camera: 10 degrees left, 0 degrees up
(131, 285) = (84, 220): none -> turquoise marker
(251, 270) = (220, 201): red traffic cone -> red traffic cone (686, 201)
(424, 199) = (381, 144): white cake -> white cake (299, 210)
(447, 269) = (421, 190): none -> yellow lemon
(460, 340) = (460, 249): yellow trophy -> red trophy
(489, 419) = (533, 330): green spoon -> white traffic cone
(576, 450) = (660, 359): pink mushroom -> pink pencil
--
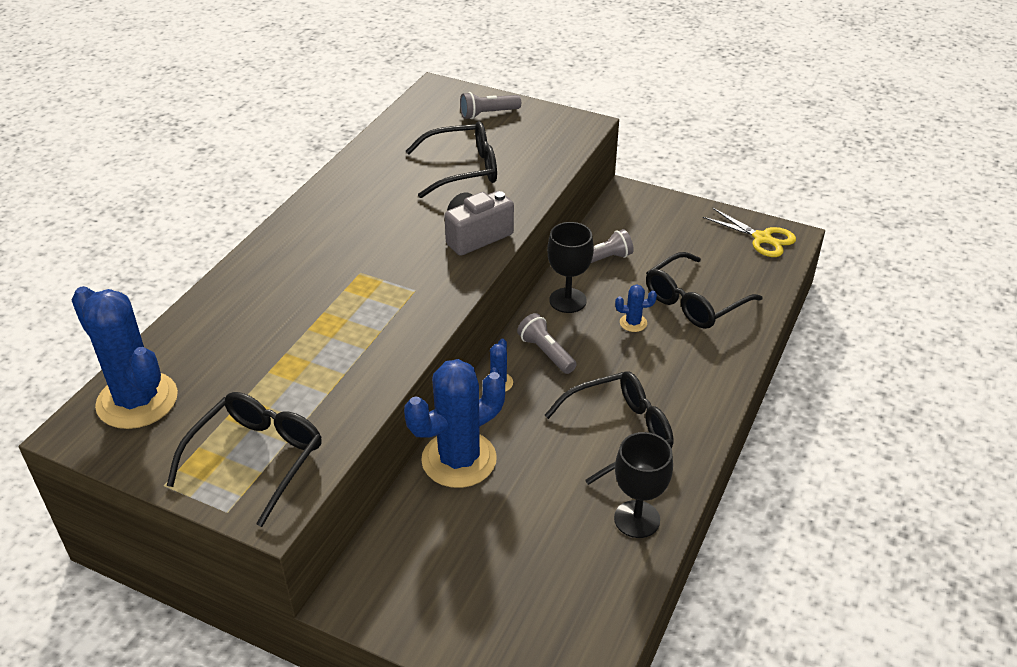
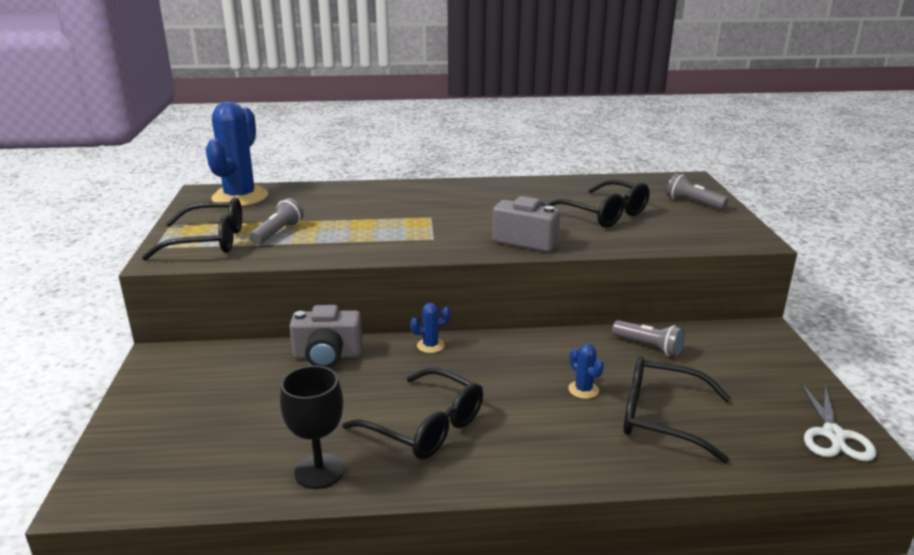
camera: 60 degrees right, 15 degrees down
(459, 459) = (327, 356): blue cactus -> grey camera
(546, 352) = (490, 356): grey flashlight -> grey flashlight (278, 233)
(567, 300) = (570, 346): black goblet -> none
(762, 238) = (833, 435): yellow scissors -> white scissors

> [Problem to work on]:
Everything above from the line with "(459, 459) = (327, 356): blue" to the line with "(762, 238) = (833, 435): yellow", both included, must be repeated exactly, and nothing outside that range.

> [Task response]:
(459, 459) = (327, 356): blue cactus -> grey camera
(546, 352) = (490, 356): grey flashlight -> grey flashlight (278, 233)
(567, 300) = (570, 346): black goblet -> none
(762, 238) = (833, 435): yellow scissors -> white scissors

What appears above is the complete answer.